======== THE INPUT ========

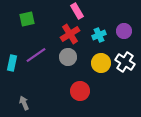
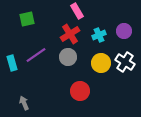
cyan rectangle: rotated 28 degrees counterclockwise
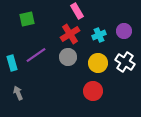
yellow circle: moved 3 px left
red circle: moved 13 px right
gray arrow: moved 6 px left, 10 px up
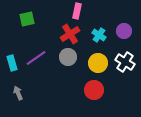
pink rectangle: rotated 42 degrees clockwise
cyan cross: rotated 32 degrees counterclockwise
purple line: moved 3 px down
red circle: moved 1 px right, 1 px up
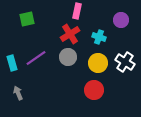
purple circle: moved 3 px left, 11 px up
cyan cross: moved 2 px down; rotated 16 degrees counterclockwise
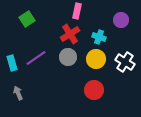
green square: rotated 21 degrees counterclockwise
yellow circle: moved 2 px left, 4 px up
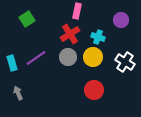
cyan cross: moved 1 px left
yellow circle: moved 3 px left, 2 px up
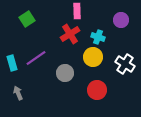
pink rectangle: rotated 14 degrees counterclockwise
gray circle: moved 3 px left, 16 px down
white cross: moved 2 px down
red circle: moved 3 px right
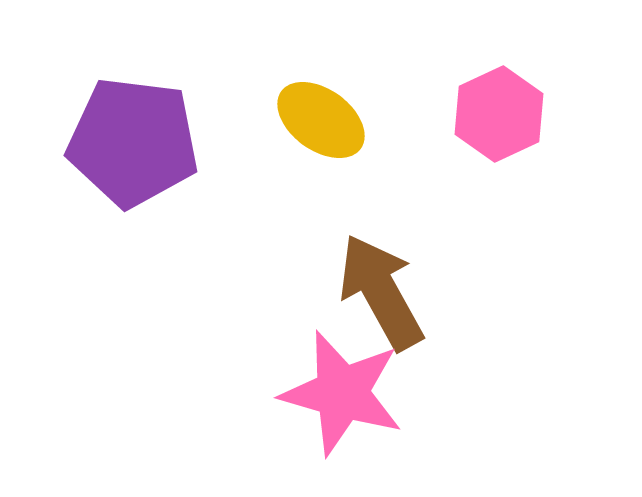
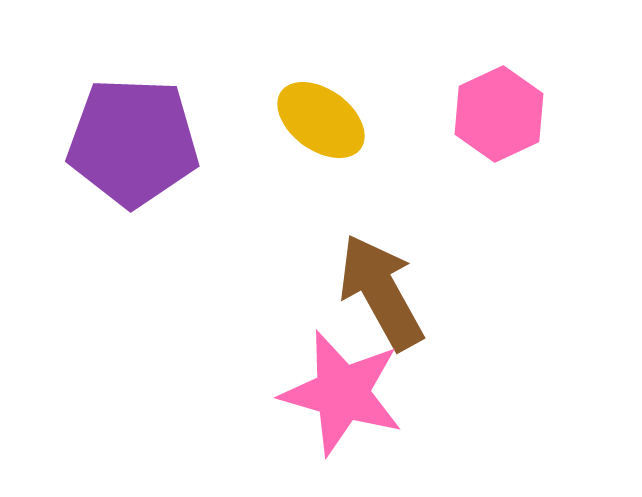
purple pentagon: rotated 5 degrees counterclockwise
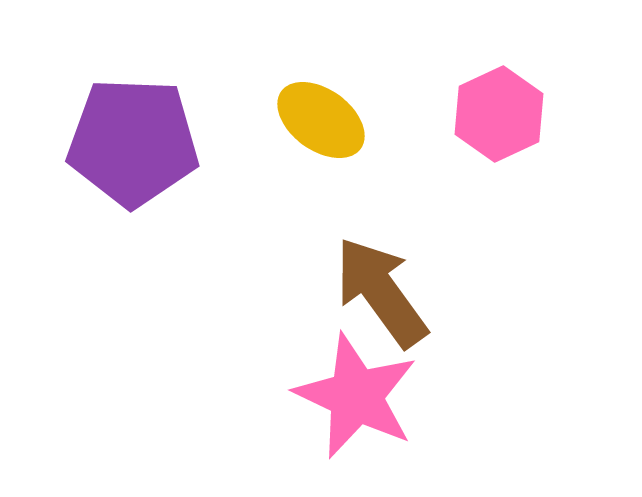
brown arrow: rotated 7 degrees counterclockwise
pink star: moved 14 px right, 3 px down; rotated 9 degrees clockwise
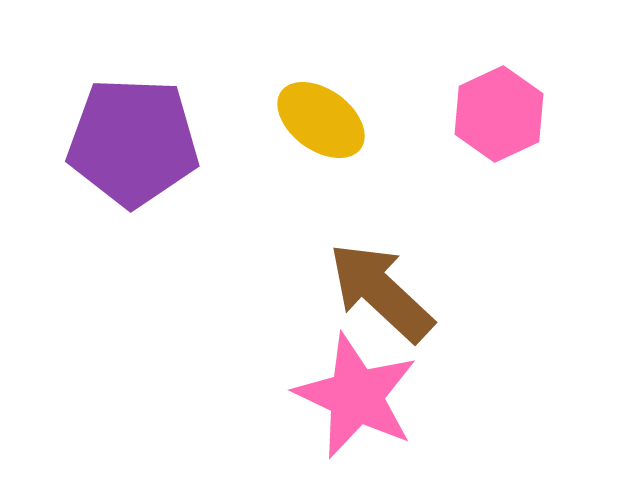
brown arrow: rotated 11 degrees counterclockwise
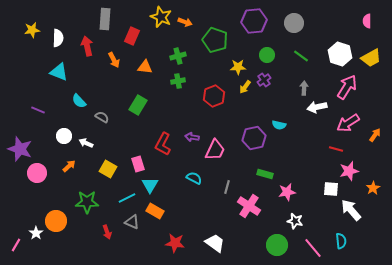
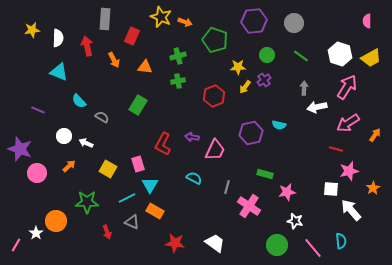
purple hexagon at (254, 138): moved 3 px left, 5 px up
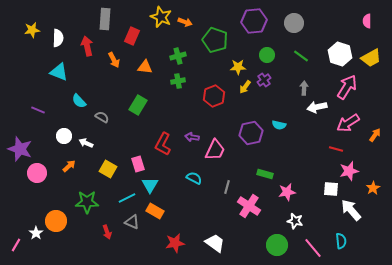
red star at (175, 243): rotated 18 degrees counterclockwise
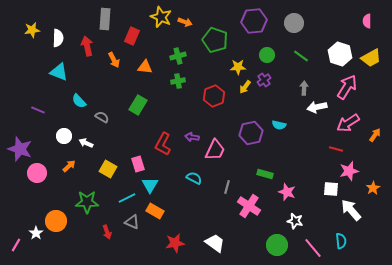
pink star at (287, 192): rotated 30 degrees clockwise
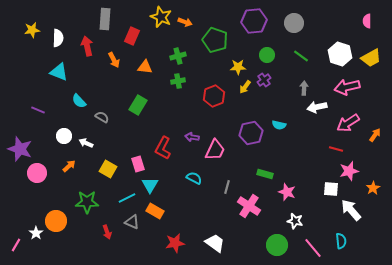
pink arrow at (347, 87): rotated 135 degrees counterclockwise
red L-shape at (163, 144): moved 4 px down
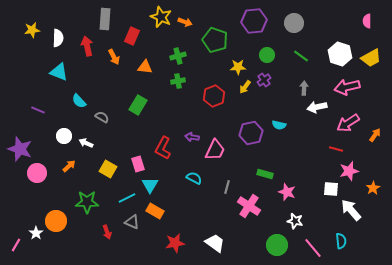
orange arrow at (114, 60): moved 3 px up
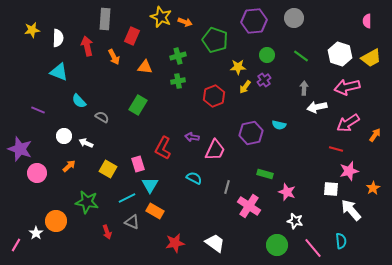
gray circle at (294, 23): moved 5 px up
green star at (87, 202): rotated 10 degrees clockwise
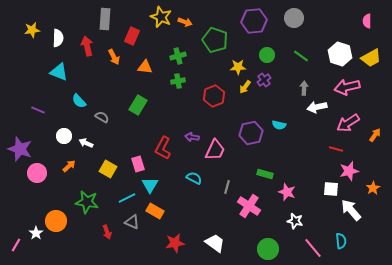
green circle at (277, 245): moved 9 px left, 4 px down
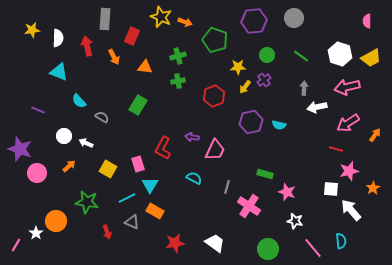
purple hexagon at (251, 133): moved 11 px up
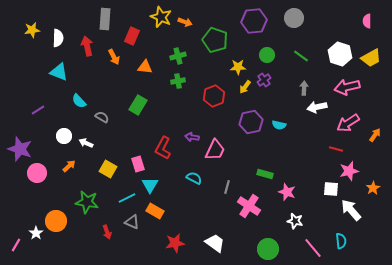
purple line at (38, 110): rotated 56 degrees counterclockwise
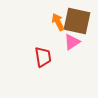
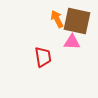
orange arrow: moved 1 px left, 3 px up
pink triangle: rotated 36 degrees clockwise
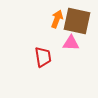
orange arrow: rotated 48 degrees clockwise
pink triangle: moved 1 px left, 1 px down
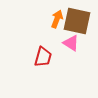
pink triangle: rotated 30 degrees clockwise
red trapezoid: rotated 25 degrees clockwise
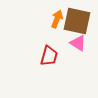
pink triangle: moved 7 px right
red trapezoid: moved 6 px right, 1 px up
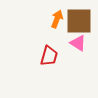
brown square: moved 2 px right; rotated 12 degrees counterclockwise
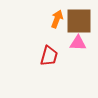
pink triangle: rotated 30 degrees counterclockwise
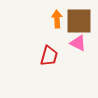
orange arrow: rotated 24 degrees counterclockwise
pink triangle: rotated 24 degrees clockwise
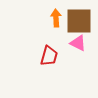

========

▶ **EXERCISE**: Find each line above that contains the word "gray" and copy those lines out. Case counts.

▶ **FINAL RESULT**:
gray arrow: moved 6 px left, 10 px up
gray circle: moved 3 px left, 16 px down
gray circle at (294, 23): moved 5 px up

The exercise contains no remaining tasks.